START Supplied data

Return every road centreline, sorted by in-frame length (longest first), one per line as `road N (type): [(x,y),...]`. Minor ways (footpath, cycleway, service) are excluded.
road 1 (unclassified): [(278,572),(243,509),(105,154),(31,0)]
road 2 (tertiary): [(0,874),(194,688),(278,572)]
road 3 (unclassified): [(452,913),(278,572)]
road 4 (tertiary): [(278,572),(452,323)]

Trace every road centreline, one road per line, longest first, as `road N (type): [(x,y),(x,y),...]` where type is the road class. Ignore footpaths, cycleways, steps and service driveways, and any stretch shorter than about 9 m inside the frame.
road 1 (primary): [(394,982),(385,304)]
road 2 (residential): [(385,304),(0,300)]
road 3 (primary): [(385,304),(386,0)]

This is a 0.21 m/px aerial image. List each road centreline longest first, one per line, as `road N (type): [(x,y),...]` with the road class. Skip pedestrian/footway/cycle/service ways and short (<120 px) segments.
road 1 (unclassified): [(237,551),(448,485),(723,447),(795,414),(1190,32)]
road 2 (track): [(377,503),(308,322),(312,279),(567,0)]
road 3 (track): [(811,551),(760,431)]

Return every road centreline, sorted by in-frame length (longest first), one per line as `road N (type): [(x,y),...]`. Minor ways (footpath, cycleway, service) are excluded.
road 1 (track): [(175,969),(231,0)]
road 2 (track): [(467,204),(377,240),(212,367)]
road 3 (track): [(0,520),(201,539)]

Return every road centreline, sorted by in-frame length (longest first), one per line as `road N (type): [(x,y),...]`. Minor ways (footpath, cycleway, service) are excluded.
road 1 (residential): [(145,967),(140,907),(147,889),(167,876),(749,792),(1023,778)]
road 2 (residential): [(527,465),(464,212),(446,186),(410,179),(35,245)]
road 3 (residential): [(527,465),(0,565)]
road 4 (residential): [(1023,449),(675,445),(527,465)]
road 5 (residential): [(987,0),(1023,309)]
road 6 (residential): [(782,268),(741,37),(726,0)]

END Supplied data

▶ **Task details**:
Set out the entries once more, word for word.

▶ **Written response**:
Return every road centreline, sorted by in-frame length (longest first), one per line as `road N (type): [(x,y),...]`. Minor ways (footpath, cycleway, service) are excluded.
road 1 (unclassified): [(278,572),(243,509),(105,154),(31,0)]
road 2 (tertiary): [(0,874),(194,688),(278,572)]
road 3 (unclassified): [(452,913),(278,572)]
road 4 (tertiary): [(278,572),(452,323)]

Trace every road centreline, one road per line, longest first, as `road N (type): [(x,y),(x,y),...]` where type is the road class. Ignore footpaths, cycleways, steps and service driveways, and any stretch shorter than about 9 m inside the frame.
road 1 (primary): [(394,982),(385,304)]
road 2 (residential): [(385,304),(0,300)]
road 3 (primary): [(385,304),(386,0)]

This is a 0.21 m/px aerial image. List each road centreline longest first, one per line, as `road N (type): [(x,y),...]` with the road class. Skip pedestrian/footway/cycle/service ways and short (<120 px) segments.
road 1 (unclassified): [(237,551),(448,485),(723,447),(795,414),(1190,32)]
road 2 (track): [(377,503),(308,322),(312,279),(567,0)]
road 3 (track): [(811,551),(760,431)]

Return every road centreline, sorted by in-frame length (longest first), one per line as `road N (type): [(x,y),...]`. Minor ways (footpath, cycleway, service) are excluded.
road 1 (track): [(175,969),(231,0)]
road 2 (track): [(467,204),(377,240),(212,367)]
road 3 (track): [(0,520),(201,539)]

Return every road centreline, sorted by in-frame length (longest first), one per line as `road N (type): [(x,y),...]`. Minor ways (footpath, cycleway, service) are excluded.
road 1 (residential): [(145,967),(140,907),(147,889),(167,876),(749,792),(1023,778)]
road 2 (residential): [(527,465),(464,212),(446,186),(410,179),(35,245)]
road 3 (residential): [(527,465),(0,565)]
road 4 (residential): [(1023,449),(675,445),(527,465)]
road 5 (residential): [(987,0),(1023,309)]
road 6 (residential): [(782,268),(741,37),(726,0)]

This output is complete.